The exercise
Please pick out every line in the items below that contains the word "kern" and copy each one unchanged.

Supplied records
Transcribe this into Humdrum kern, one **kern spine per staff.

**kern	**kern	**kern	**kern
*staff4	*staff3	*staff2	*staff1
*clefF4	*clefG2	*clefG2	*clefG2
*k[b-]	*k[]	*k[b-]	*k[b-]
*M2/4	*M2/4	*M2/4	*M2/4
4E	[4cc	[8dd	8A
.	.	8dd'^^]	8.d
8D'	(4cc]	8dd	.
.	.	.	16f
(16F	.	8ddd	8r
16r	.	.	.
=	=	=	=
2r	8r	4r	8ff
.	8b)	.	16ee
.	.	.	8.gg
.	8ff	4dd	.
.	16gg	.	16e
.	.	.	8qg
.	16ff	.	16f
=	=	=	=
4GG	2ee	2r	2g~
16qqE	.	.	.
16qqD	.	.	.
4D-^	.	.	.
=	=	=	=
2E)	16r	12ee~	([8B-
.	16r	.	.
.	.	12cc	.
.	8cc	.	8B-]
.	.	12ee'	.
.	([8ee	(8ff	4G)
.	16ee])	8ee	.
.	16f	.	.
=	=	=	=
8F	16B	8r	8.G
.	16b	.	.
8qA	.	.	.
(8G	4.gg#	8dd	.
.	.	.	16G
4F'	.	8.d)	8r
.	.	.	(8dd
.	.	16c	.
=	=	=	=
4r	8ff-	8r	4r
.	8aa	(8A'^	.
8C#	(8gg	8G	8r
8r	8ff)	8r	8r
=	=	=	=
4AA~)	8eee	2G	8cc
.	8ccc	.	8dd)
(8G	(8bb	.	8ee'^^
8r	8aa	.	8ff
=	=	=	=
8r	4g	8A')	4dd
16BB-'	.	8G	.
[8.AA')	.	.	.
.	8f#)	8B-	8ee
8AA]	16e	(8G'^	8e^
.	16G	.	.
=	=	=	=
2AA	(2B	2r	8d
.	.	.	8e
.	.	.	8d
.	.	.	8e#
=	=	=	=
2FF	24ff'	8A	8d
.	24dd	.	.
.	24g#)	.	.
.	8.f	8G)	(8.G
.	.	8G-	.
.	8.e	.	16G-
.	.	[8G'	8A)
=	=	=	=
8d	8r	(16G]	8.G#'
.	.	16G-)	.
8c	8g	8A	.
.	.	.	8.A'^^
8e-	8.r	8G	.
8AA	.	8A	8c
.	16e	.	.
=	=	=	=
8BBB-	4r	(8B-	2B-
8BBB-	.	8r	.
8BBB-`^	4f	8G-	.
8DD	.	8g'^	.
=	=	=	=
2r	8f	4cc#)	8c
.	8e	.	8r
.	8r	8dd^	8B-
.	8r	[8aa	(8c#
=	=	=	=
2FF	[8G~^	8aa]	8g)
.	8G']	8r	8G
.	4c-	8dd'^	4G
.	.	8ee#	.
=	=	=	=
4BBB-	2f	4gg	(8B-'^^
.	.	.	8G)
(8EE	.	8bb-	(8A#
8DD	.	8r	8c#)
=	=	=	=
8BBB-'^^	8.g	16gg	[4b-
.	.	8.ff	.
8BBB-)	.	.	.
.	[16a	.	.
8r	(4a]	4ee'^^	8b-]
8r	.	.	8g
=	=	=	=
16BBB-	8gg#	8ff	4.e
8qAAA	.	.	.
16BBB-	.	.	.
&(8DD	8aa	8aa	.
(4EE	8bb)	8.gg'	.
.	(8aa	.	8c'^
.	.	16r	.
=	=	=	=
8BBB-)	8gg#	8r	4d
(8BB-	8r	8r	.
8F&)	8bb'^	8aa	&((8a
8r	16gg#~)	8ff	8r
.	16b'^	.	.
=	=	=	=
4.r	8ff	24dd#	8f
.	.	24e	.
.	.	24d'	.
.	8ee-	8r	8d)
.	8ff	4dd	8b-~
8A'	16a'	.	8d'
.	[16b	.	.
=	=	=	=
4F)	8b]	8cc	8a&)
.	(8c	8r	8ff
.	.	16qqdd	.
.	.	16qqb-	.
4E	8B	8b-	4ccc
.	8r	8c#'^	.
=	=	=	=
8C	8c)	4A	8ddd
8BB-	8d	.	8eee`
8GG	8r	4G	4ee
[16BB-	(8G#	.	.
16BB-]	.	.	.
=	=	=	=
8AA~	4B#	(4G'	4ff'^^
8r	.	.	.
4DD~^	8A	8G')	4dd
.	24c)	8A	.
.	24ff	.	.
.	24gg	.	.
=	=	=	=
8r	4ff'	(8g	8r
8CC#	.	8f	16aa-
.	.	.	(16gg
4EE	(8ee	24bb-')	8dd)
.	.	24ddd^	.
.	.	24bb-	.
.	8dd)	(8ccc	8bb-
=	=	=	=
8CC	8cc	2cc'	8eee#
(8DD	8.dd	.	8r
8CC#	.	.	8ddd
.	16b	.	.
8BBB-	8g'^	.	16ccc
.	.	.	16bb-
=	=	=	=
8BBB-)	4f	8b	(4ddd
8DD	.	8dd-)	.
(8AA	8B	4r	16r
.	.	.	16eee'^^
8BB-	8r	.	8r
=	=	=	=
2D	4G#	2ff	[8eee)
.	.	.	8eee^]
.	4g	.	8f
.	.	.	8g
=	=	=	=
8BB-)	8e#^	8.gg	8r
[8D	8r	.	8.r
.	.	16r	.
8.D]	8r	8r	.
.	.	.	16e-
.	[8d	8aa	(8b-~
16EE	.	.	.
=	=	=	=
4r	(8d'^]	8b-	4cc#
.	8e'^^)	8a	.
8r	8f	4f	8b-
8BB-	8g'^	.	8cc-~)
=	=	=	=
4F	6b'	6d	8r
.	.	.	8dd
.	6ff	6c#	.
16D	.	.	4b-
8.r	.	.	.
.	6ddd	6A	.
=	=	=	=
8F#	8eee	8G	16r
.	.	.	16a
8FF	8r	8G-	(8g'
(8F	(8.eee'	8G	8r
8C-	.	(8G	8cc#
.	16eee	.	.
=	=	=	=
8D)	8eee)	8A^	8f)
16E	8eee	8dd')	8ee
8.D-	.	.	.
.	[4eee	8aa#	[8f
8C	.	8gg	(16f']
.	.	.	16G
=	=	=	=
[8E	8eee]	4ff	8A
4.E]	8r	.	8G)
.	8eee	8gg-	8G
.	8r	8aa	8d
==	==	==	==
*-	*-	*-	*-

Answer to the exercise
Transcribe this into Humdrum kern, one **kern spine per staff.
**kern	**kern	**kern	**kern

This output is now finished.